WHAT YOU WILL DO: Each record needs to be transcribed word for word, though without its pictures.

Version difference data
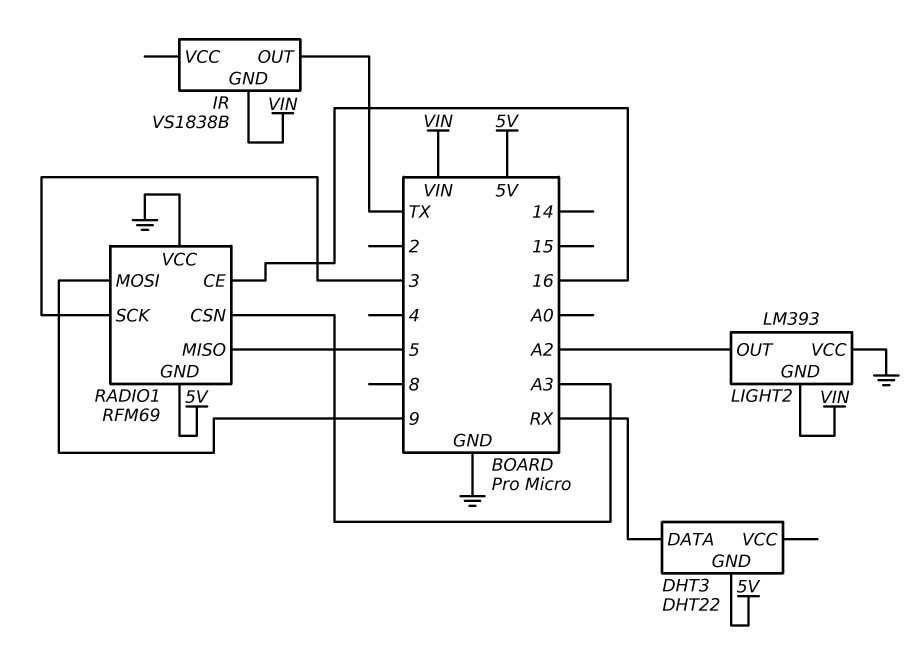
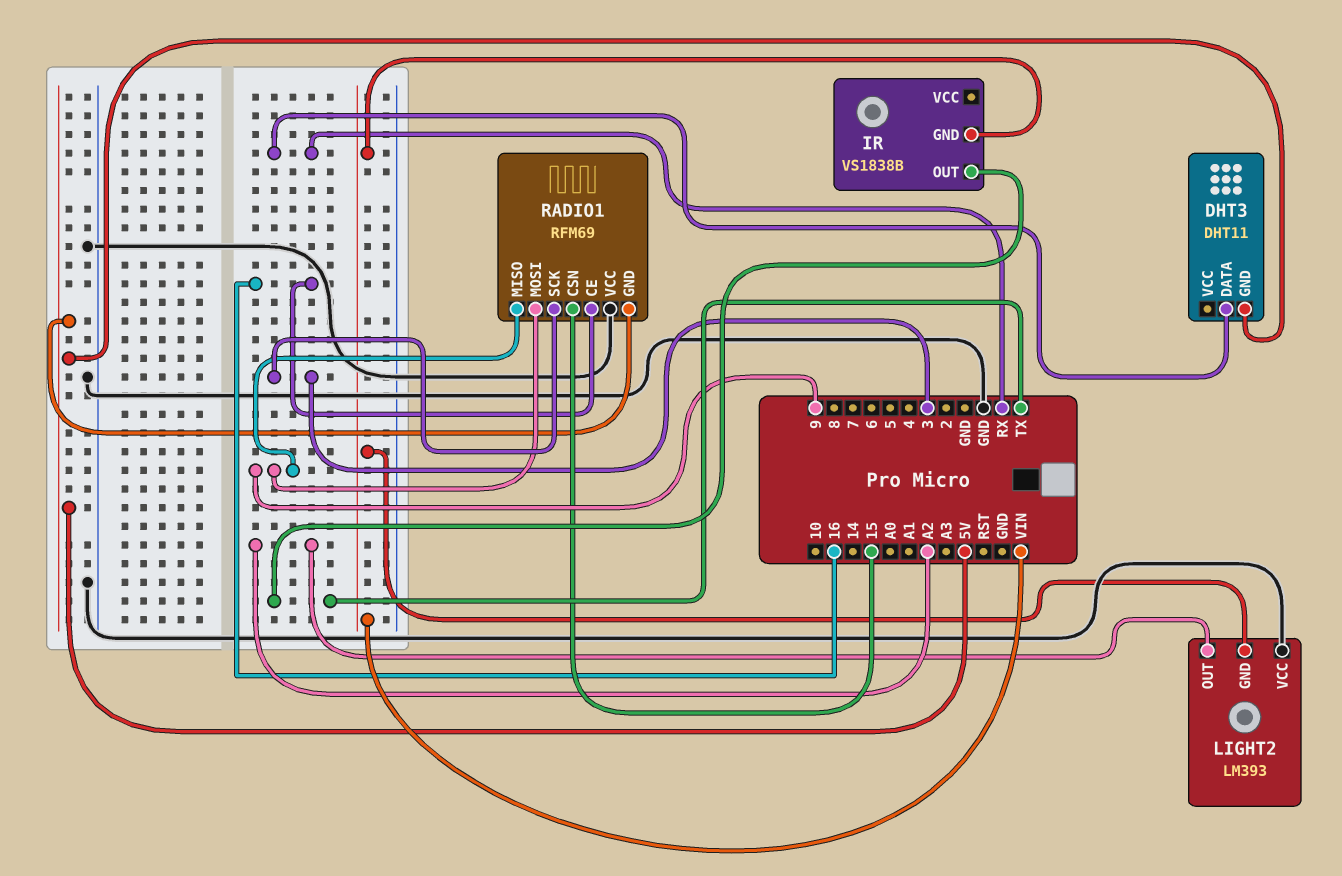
DHT3: DHT22 -> DHT11
RADIO1 pin CSN: A3 -> 15
RADIO1 pin MISO: 5 -> 9

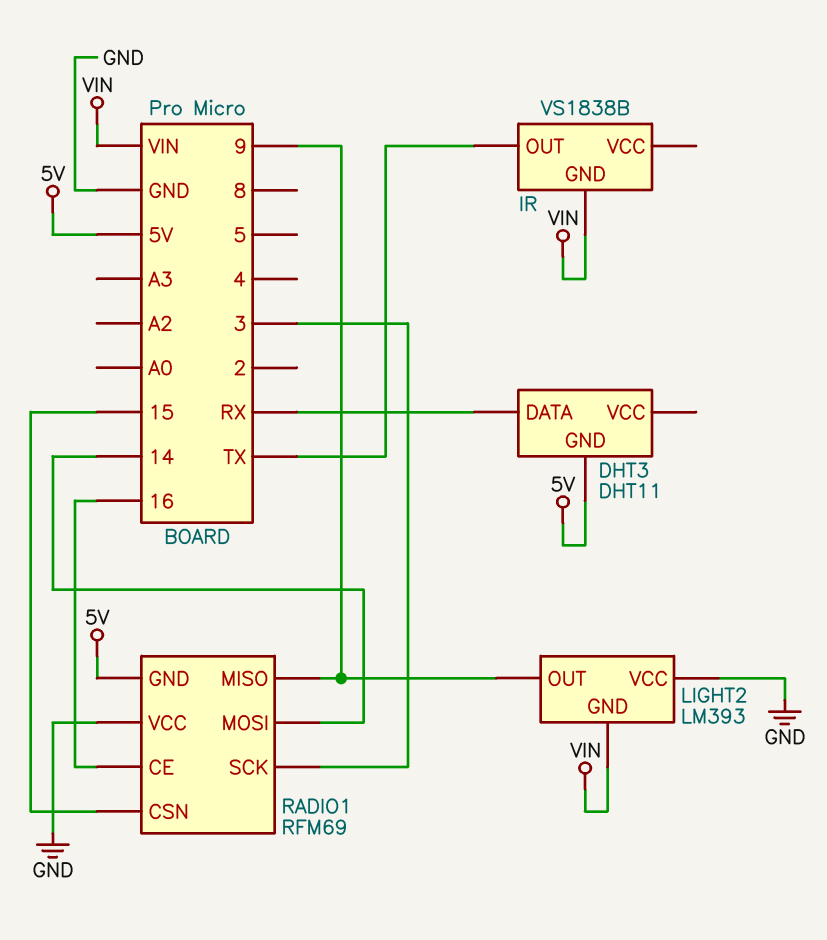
LIGHT2 pin OUT: A2 -> 9
RADIO1 pin MOSI: 9 -> 14

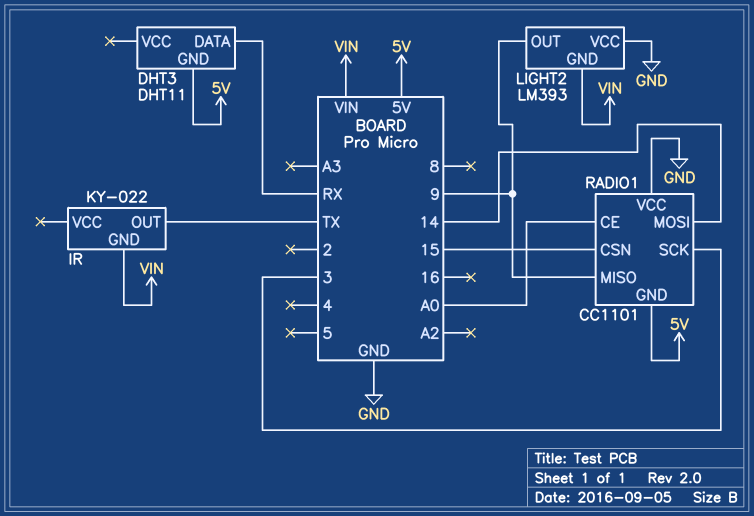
IR: VS1838B -> KY-022
RADIO1: RFM69 -> CC1101
RADIO1 pin CE: 16 -> A0

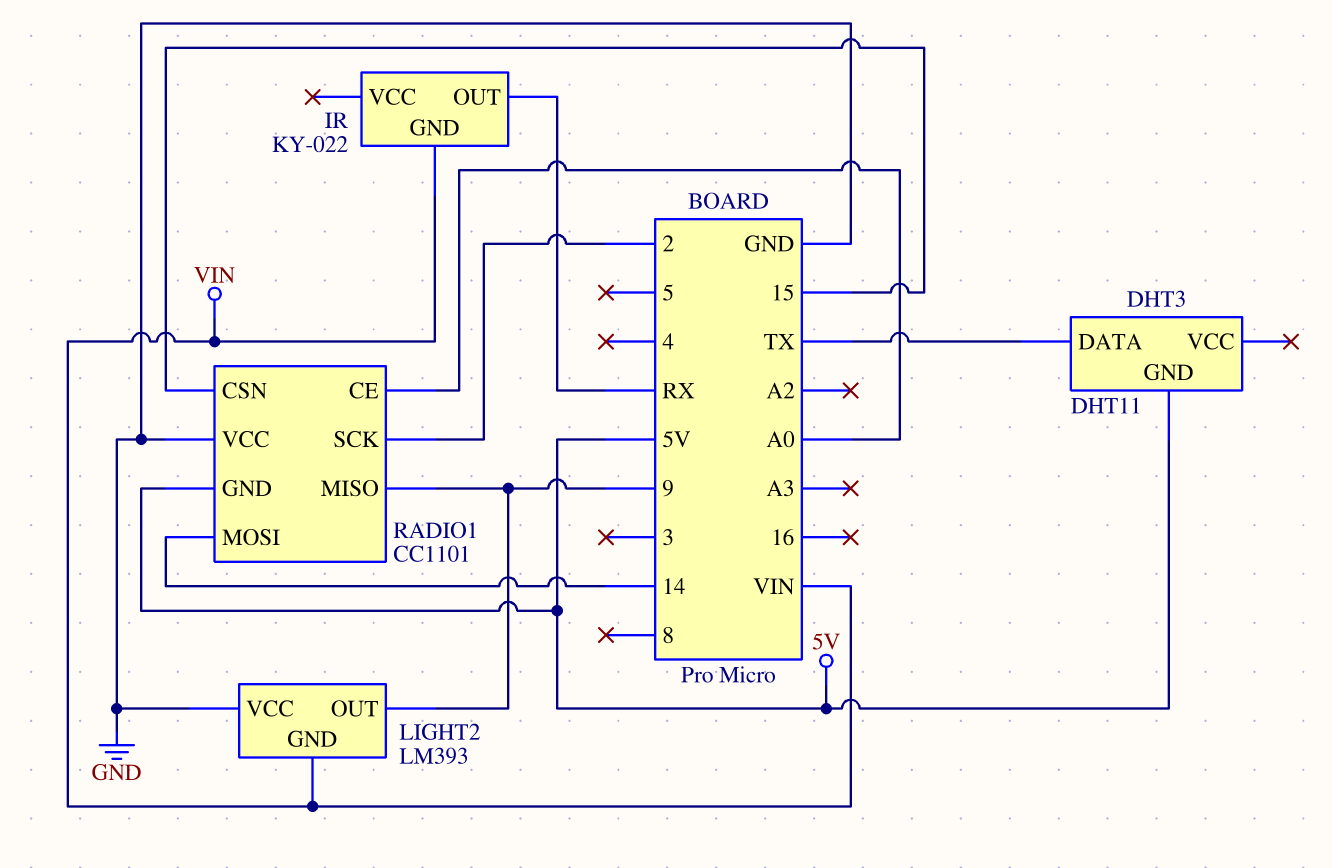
DHT3 pin DATA: RX -> TX
IR pin OUT: TX -> RX
RADIO1 pin SCK: 3 -> 2

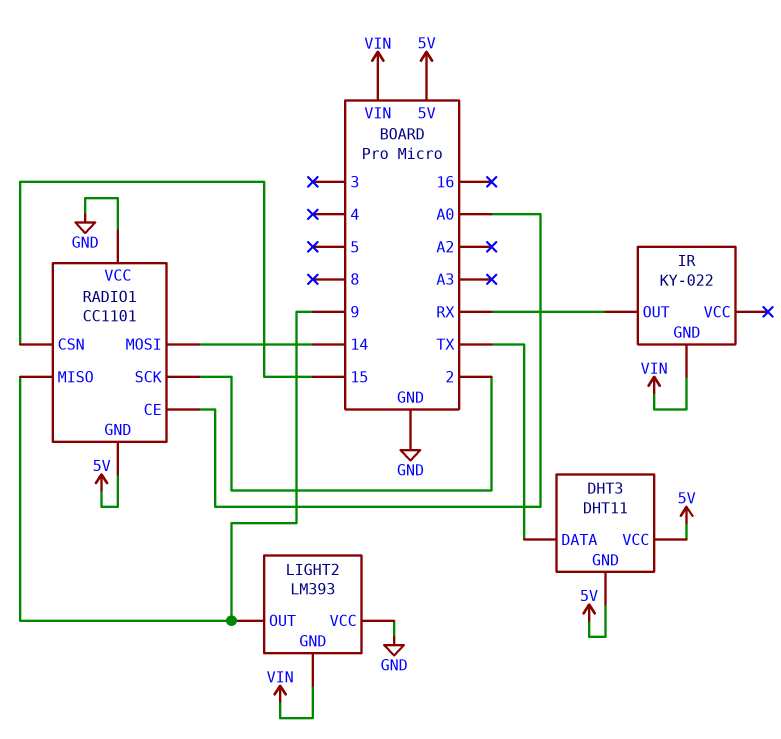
DHT3 pin VCC: none -> 5V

TASK RESULT:
DHT3: DHT22 -> DHT11
RADIO1 pin CSN: A3 -> 15
RADIO1 pin MISO: 5 -> 9

LIGHT2 pin OUT: A2 -> 9
RADIO1 pin MOSI: 9 -> 14

IR: VS1838B -> KY-022
RADIO1: RFM69 -> CC1101
RADIO1 pin CE: 16 -> A0

DHT3 pin DATA: RX -> TX
IR pin OUT: TX -> RX
RADIO1 pin SCK: 3 -> 2

DHT3 pin VCC: none -> 5V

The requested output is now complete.